EXERCISE> Present the entries from the line with "Return the [X, Y]" to the line with "Ligaya [485, 121]", both included, as a numbered list with blank lines omitted.

──────── TASK MATERIAL

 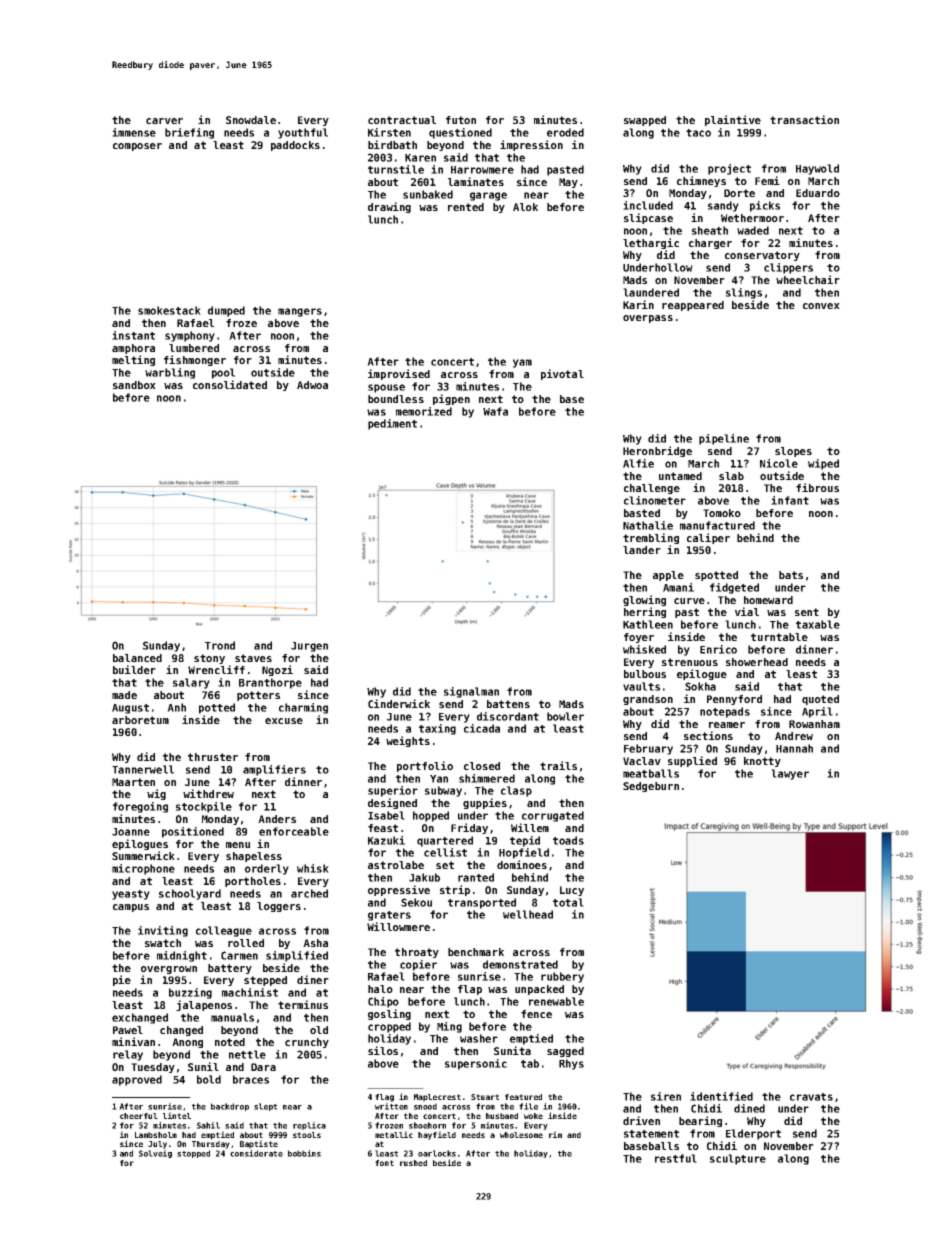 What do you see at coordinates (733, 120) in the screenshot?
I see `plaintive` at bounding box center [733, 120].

────────────────
──────── TASK MATERIAL

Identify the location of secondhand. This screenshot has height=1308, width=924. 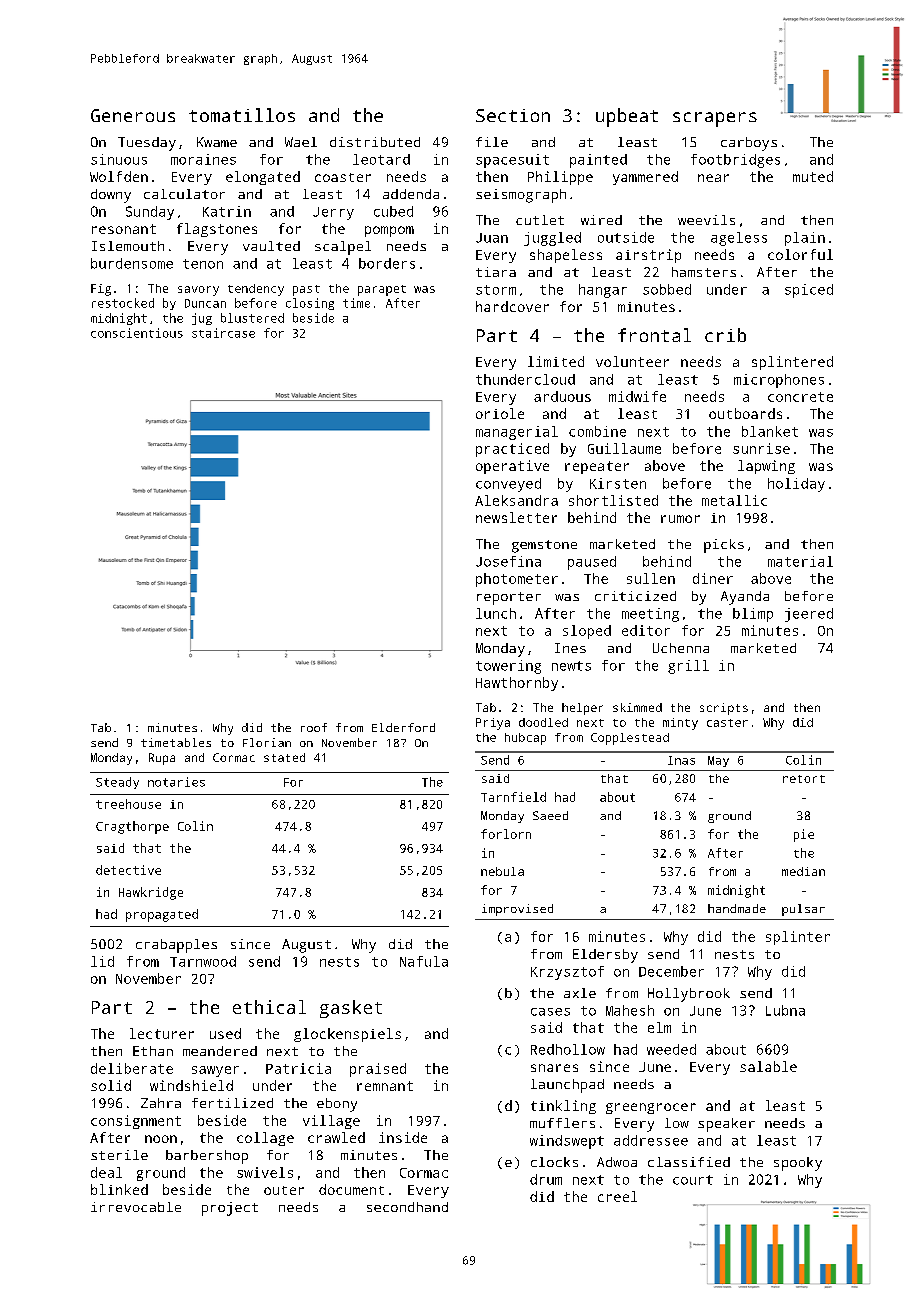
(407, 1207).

────────────────
──────── TASK MATERIAL

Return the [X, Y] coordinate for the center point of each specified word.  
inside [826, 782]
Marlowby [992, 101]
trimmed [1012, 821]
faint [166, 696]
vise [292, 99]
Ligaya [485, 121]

────────────────

PROBLEM SOLUTION>
1. Return the [X, Y] coordinate for the center point of each specified word.  
2. inside [826, 782]
3. Marlowby [992, 101]
4. trimmed [1012, 821]
5. faint [166, 696]
6. vise [292, 99]
7. Ligaya [485, 121]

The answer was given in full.